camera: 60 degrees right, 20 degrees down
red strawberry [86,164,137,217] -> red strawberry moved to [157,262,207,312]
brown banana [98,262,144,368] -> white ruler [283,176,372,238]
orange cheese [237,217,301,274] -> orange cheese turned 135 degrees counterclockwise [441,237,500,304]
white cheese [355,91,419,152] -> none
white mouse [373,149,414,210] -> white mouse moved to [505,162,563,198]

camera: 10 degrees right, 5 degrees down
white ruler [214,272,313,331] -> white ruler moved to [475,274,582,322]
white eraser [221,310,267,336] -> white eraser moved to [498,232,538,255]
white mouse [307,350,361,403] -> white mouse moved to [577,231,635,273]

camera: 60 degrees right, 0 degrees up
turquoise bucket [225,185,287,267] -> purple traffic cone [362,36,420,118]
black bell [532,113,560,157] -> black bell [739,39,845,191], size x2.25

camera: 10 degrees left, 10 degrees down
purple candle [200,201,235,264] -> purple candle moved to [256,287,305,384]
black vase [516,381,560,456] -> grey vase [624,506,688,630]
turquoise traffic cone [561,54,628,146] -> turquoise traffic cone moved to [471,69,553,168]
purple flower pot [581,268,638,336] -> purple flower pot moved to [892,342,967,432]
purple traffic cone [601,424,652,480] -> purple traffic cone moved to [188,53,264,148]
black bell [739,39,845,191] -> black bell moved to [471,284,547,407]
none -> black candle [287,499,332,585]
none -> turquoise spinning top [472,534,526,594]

■ **Exercise goal**
I would like you to return every entry exactly, with nothing changed.

■ **Response area**
camera: 60 degrees right, 20 degrees down
red strawberry [86,164,137,217] -> red strawberry moved to [157,262,207,312]
brown banana [98,262,144,368] -> white ruler [283,176,372,238]
orange cheese [237,217,301,274] -> orange cheese turned 135 degrees counterclockwise [441,237,500,304]
white cheese [355,91,419,152] -> none
white mouse [373,149,414,210] -> white mouse moved to [505,162,563,198]

camera: 10 degrees right, 5 degrees down
white ruler [214,272,313,331] -> white ruler moved to [475,274,582,322]
white eraser [221,310,267,336] -> white eraser moved to [498,232,538,255]
white mouse [307,350,361,403] -> white mouse moved to [577,231,635,273]

camera: 60 degrees right, 0 degrees up
turquoise bucket [225,185,287,267] -> purple traffic cone [362,36,420,118]
black bell [532,113,560,157] -> black bell [739,39,845,191], size x2.25

camera: 10 degrees left, 10 degrees down
purple candle [200,201,235,264] -> purple candle moved to [256,287,305,384]
black vase [516,381,560,456] -> grey vase [624,506,688,630]
turquoise traffic cone [561,54,628,146] -> turquoise traffic cone moved to [471,69,553,168]
purple flower pot [581,268,638,336] -> purple flower pot moved to [892,342,967,432]
purple traffic cone [601,424,652,480] -> purple traffic cone moved to [188,53,264,148]
black bell [739,39,845,191] -> black bell moved to [471,284,547,407]
none -> black candle [287,499,332,585]
none -> turquoise spinning top [472,534,526,594]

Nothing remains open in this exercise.